WORK TO COMPLETE » Across the records that follow, count each line holding "flashlight", and write only the total.

WORKING DATA »
·····

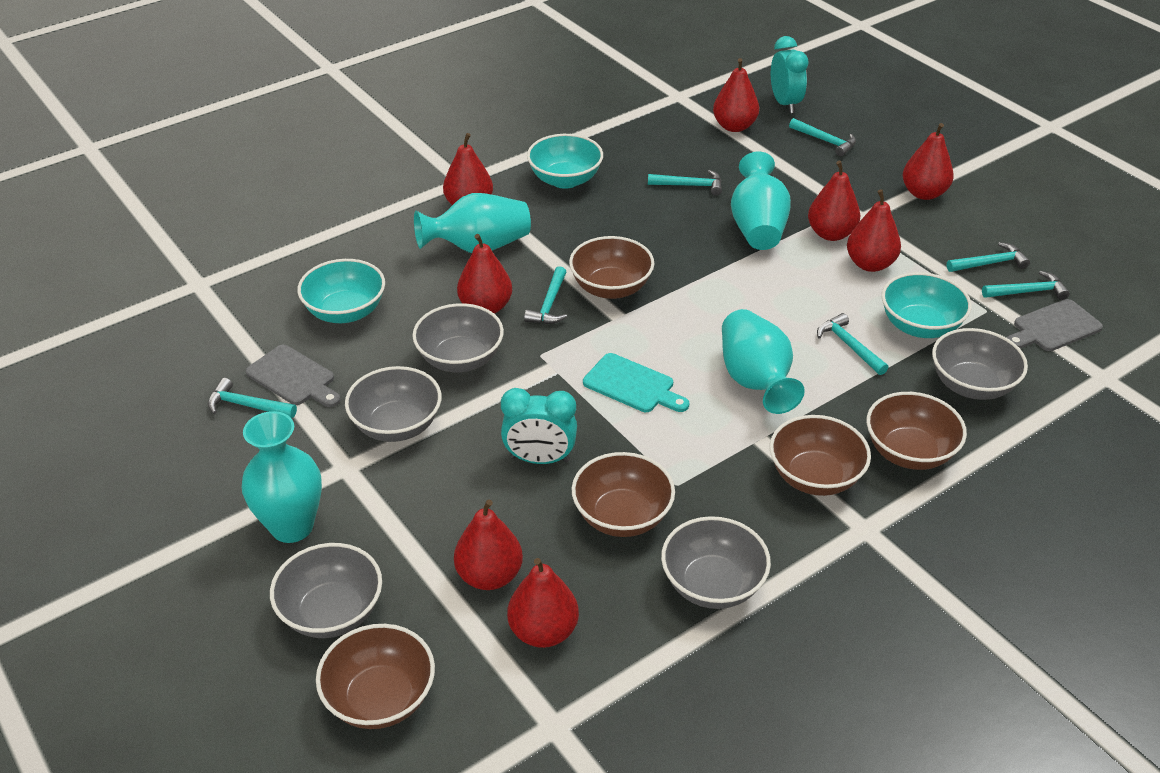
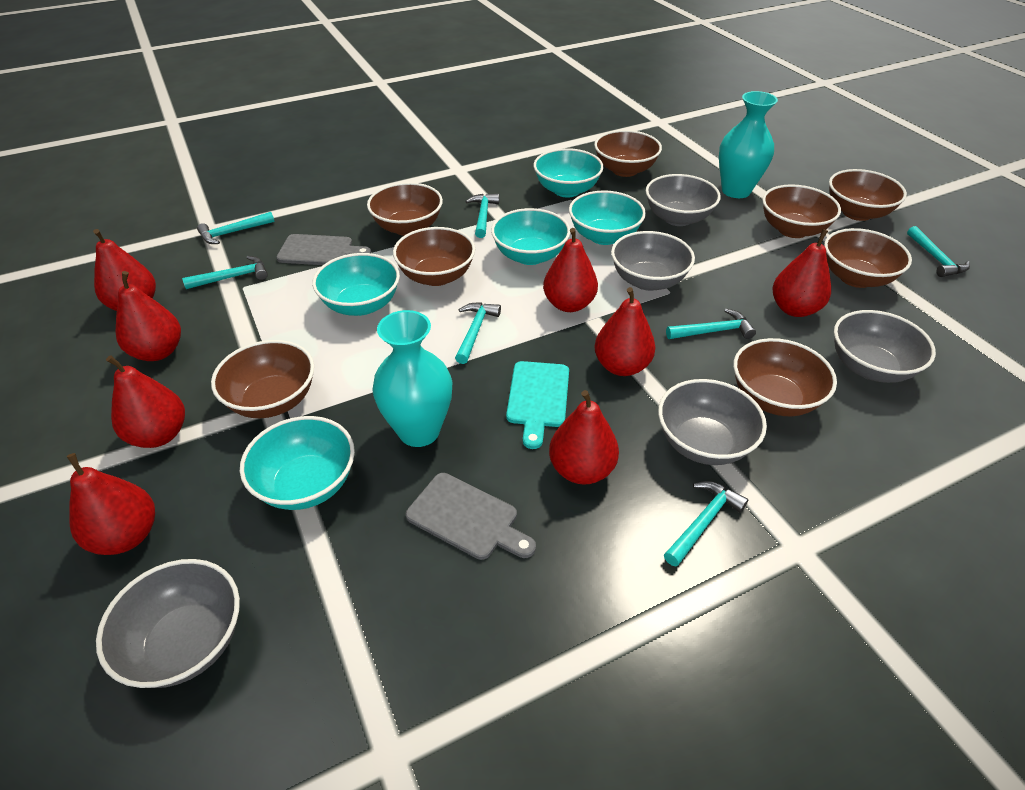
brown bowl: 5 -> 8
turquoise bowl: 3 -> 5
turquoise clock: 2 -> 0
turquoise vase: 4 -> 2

·····

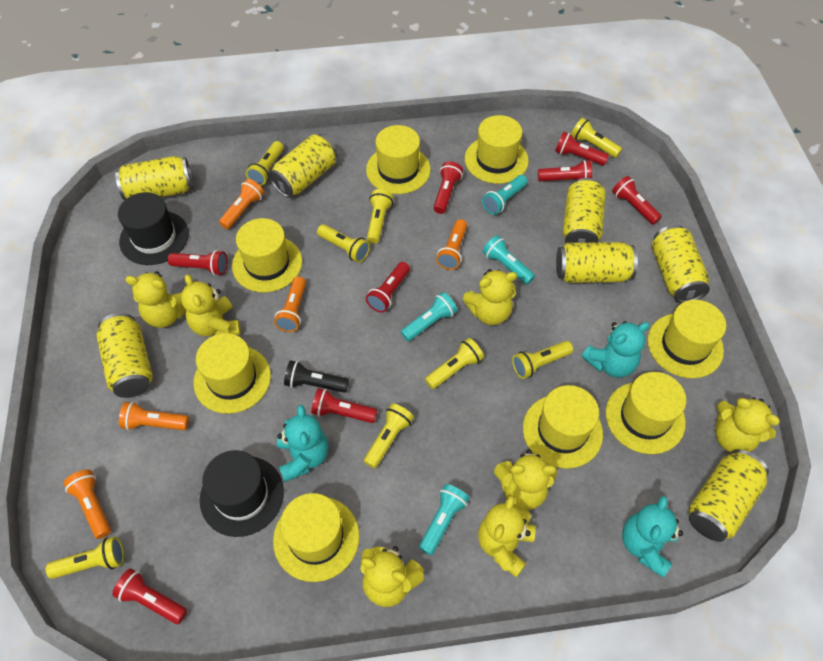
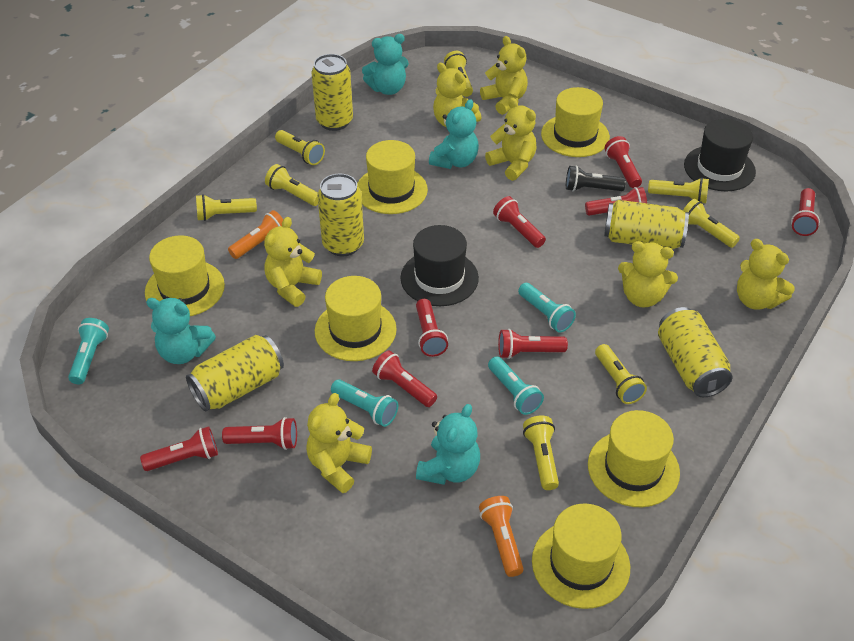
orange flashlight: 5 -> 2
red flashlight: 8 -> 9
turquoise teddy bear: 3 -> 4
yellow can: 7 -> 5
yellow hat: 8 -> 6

·····

PROBLEM SOLUTION » 2